__Task description__. Exactly as written, set down the lines from the top of the entries through the line bearing "in_first: [504, 541, 585, 613]", with every picture left out.
⁂
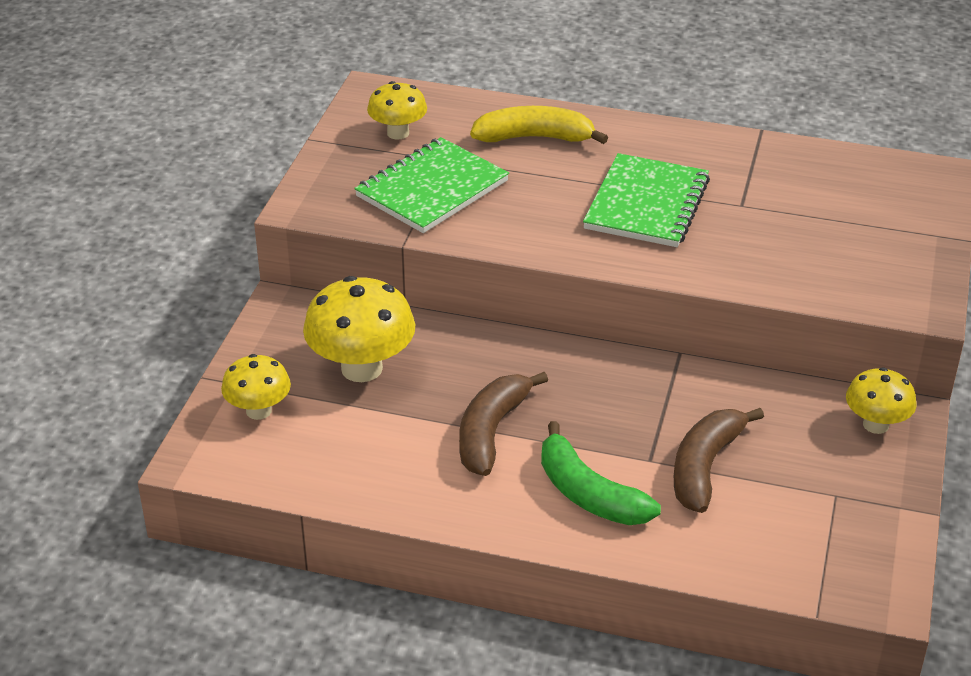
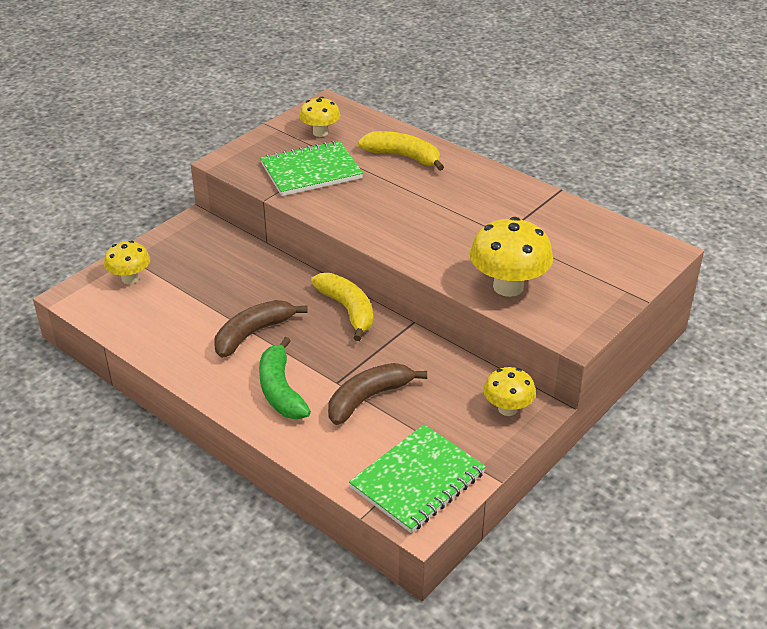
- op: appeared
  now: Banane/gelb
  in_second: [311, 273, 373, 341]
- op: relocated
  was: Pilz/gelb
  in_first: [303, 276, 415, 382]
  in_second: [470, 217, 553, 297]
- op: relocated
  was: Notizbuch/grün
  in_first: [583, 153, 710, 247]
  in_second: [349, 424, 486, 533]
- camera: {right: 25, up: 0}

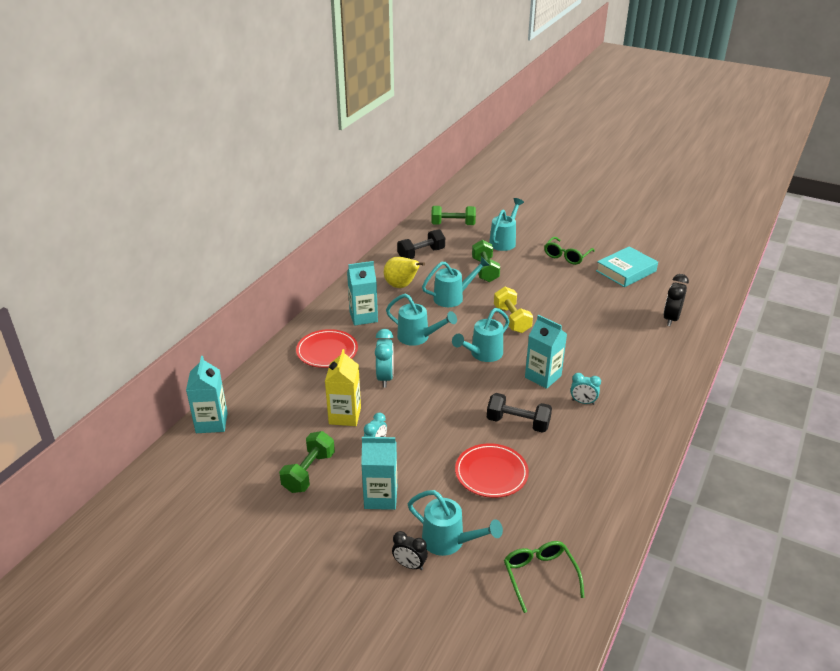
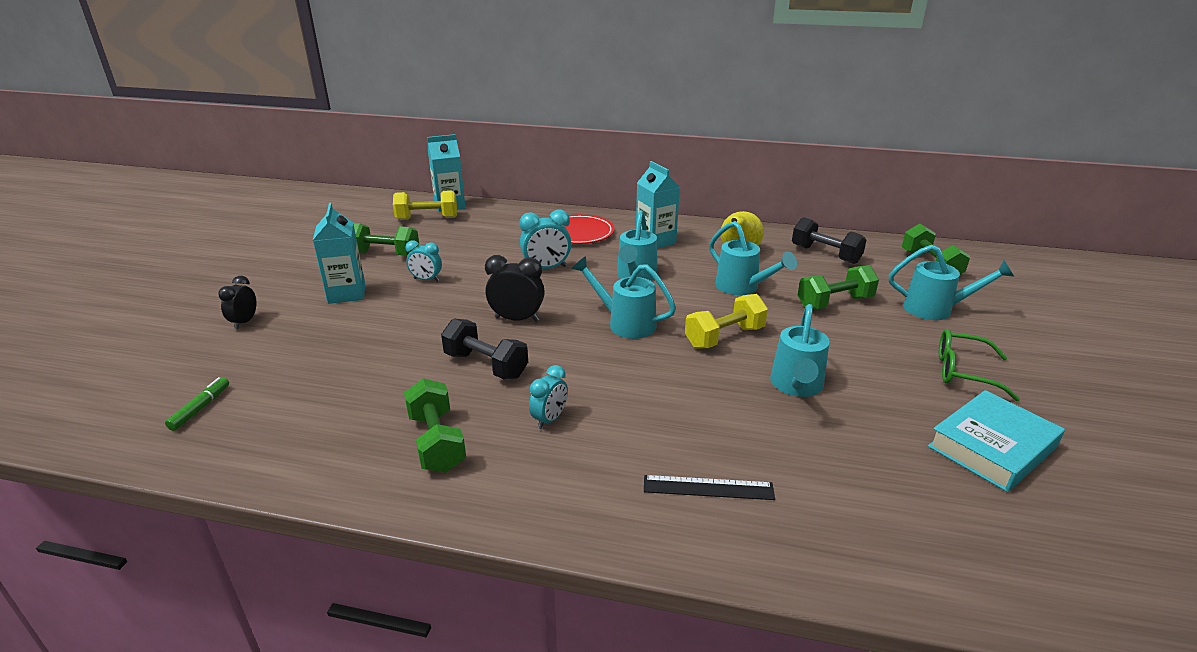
- op: missing
  was: Getränkekarton/gelb
  in_first: [325, 349, 361, 426]
- op: missing
  was: Teller/rot
  in_first: [455, 443, 529, 498]
- op: missing
  was: Getränkekarton/türkis
  in_first: [525, 315, 567, 389]
- op: appeared
  now: Hantel/gelb
  in_second: [393, 190, 457, 220]
- op: appeared
  now: Hantel/grün
  in_second: [404, 378, 466, 473]
- op: appeared
  now: Lineal/schwarz
  in_second: [644, 475, 775, 500]
- op: relocated
  was: Gießkanne/türkis
  in_first: [408, 490, 503, 556]
  in_second: [770, 304, 830, 397]
- op: relocated
  was: Wecker/schwarz
  in_first: [663, 274, 689, 326]
  in_second: [485, 255, 545, 322]
- op: exchanged
  was: Brille/grün
  now: Filzstift/grün
  in_first: [504, 541, 585, 613]
  in_second: [165, 377, 229, 431]
- op: spun
  was: Hantel/schwarz
  in_first: [487, 393, 552, 433]
  in_second: [441, 318, 528, 379]
  clockwise: -60
- op: spun
  was: Wecker/türkis
  in_first: [570, 373, 601, 405]
  in_second: [529, 365, 568, 429]
  clockwise: -150
- op: spun
  was: Buch/türkis
  in_first: [596, 246, 658, 287]
  in_second: [928, 390, 1065, 492]
  clockwise: -75
- camera: {right: 75, up: -5}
⁂
__The answer__.
- op: appeared
  now: Banane/gelb
  in_second: [311, 273, 373, 341]
- op: relocated
  was: Pilz/gelb
  in_first: [303, 276, 415, 382]
  in_second: [470, 217, 553, 297]
- op: relocated
  was: Notizbuch/grün
  in_first: [583, 153, 710, 247]
  in_second: [349, 424, 486, 533]
- camera: {right: 25, up: 0}

- op: missing
  was: Getränkekarton/gelb
  in_first: [325, 349, 361, 426]
- op: missing
  was: Teller/rot
  in_first: [455, 443, 529, 498]
- op: missing
  was: Getränkekarton/türkis
  in_first: [525, 315, 567, 389]
- op: appeared
  now: Hantel/gelb
  in_second: [393, 190, 457, 220]
- op: appeared
  now: Hantel/grün
  in_second: [404, 378, 466, 473]
- op: appeared
  now: Lineal/schwarz
  in_second: [644, 475, 775, 500]
- op: relocated
  was: Gießkanne/türkis
  in_first: [408, 490, 503, 556]
  in_second: [770, 304, 830, 397]
- op: relocated
  was: Wecker/schwarz
  in_first: [663, 274, 689, 326]
  in_second: [485, 255, 545, 322]
- op: exchanged
  was: Brille/grün
  now: Filzstift/grün
  in_first: [504, 541, 585, 613]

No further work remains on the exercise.